### Supplied records
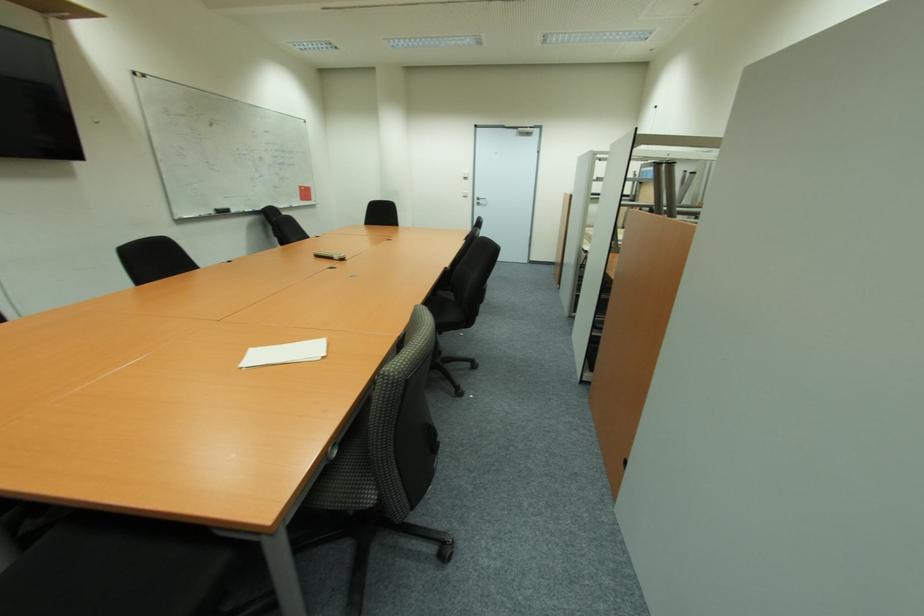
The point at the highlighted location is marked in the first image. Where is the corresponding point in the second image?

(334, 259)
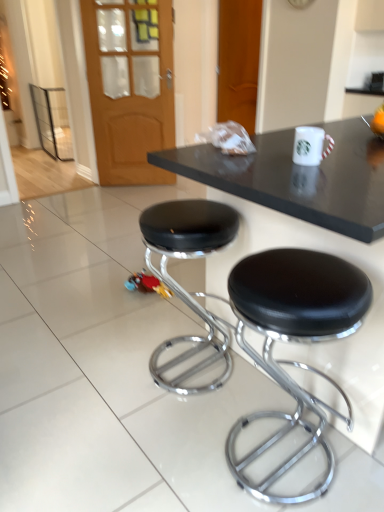
Question: Is black leather stool at lower right, positioned as the second stool in left-to-right order, far from black leather stool at center, the second stool from the right?

Choices:
 (A) yes
 (B) no

Answer: (B)

Question: From a real-world perspective, is black leather stool at lower right, positioned as the second stool in left-to-right order, over black leather stool at center, which ranks as the 1th stool in left-to-right order?

Choices:
 (A) yes
 (B) no

Answer: (A)

Question: Is black leather stool at lower right, the first stool from the right, at the right side of black leather stool at center, the second stool from the right?

Choices:
 (A) yes
 (B) no

Answer: (A)

Question: Does black leather stool at lower right, the first stool from the right, have a lesser width compared to black leather stool at center, which ranks as the 1th stool in left-to-right order?

Choices:
 (A) yes
 (B) no

Answer: (B)

Question: Is black leather stool at center, which ranks as the 1th stool in left-to-right order, at the back of black leather stool at lower right, positioned as the second stool in left-to-right order?

Choices:
 (A) yes
 (B) no

Answer: (B)

Question: Is wooden door at upper left inside or outside of black leather stool at lower right, positioned as the second stool in left-to-right order?

Choices:
 (A) inside
 (B) outside

Answer: (B)

Question: Looking at their shapes, would you say wooden door at upper left is wider or thinner than black leather stool at lower right, positioned as the second stool in left-to-right order?

Choices:
 (A) thin
 (B) wide

Answer: (A)

Question: Is wooden door at upper left in front of or behind black leather stool at lower right, positioned as the second stool in left-to-right order, in the image?

Choices:
 (A) behind
 (B) front

Answer: (A)

Question: Visually, is wooden door at upper left positioned to the left or to the right of black leather stool at lower right, the first stool from the right?

Choices:
 (A) left
 (B) right

Answer: (A)

Question: Considering the positions of black leather stool at center, the second stool from the right, and wooden door at upper center in the image, is black leather stool at center, the second stool from the right, taller or shorter than wooden door at upper center?

Choices:
 (A) short
 (B) tall

Answer: (A)

Question: Is black leather stool at center, which ranks as the 1th stool in left-to-right order, spatially inside wooden door at upper center, or outside of it?

Choices:
 (A) outside
 (B) inside

Answer: (A)

Question: Relative to wooden door at upper center, is black leather stool at center, which ranks as the 1th stool in left-to-right order, in front or behind?

Choices:
 (A) front
 (B) behind

Answer: (A)

Question: From the image's perspective, is black leather stool at center, which ranks as the 1th stool in left-to-right order, above or below wooden door at upper center?

Choices:
 (A) below
 (B) above

Answer: (A)

Question: From a real-world perspective, is black glossy table at center above or below black leather stool at lower right, positioned as the second stool in left-to-right order?

Choices:
 (A) below
 (B) above

Answer: (B)

Question: Is point (340, 208) positioned closer to the camera than point (329, 265)?

Choices:
 (A) closer
 (B) farther

Answer: (A)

### Job
Reproduce the listing word for word, starting at its beginning and ending with the line that contains "Question: Is wooden door at upper left inside", and leave the pictures out of your answer.

### Exercise result
The point at the highlighted location is marked in the first image. Where is the corresponding point in the second image?

(334, 259)
Question: Is black leather stool at lower right, positioned as the second stool in left-to-right order, far from black leather stool at center, the second stool from the right?

Choices:
 (A) yes
 (B) no

Answer: (B)

Question: From a real-world perspective, is black leather stool at lower right, positioned as the second stool in left-to-right order, over black leather stool at center, which ranks as the 1th stool in left-to-right order?

Choices:
 (A) yes
 (B) no

Answer: (A)

Question: Is black leather stool at lower right, the first stool from the right, at the right side of black leather stool at center, the second stool from the right?

Choices:
 (A) yes
 (B) no

Answer: (A)

Question: Does black leather stool at lower right, the first stool from the right, have a lesser width compared to black leather stool at center, which ranks as the 1th stool in left-to-right order?

Choices:
 (A) yes
 (B) no

Answer: (B)

Question: Is black leather stool at center, which ranks as the 1th stool in left-to-right order, at the back of black leather stool at lower right, positioned as the second stool in left-to-right order?

Choices:
 (A) yes
 (B) no

Answer: (B)

Question: Is wooden door at upper left inside or outside of black leather stool at lower right, positioned as the second stool in left-to-right order?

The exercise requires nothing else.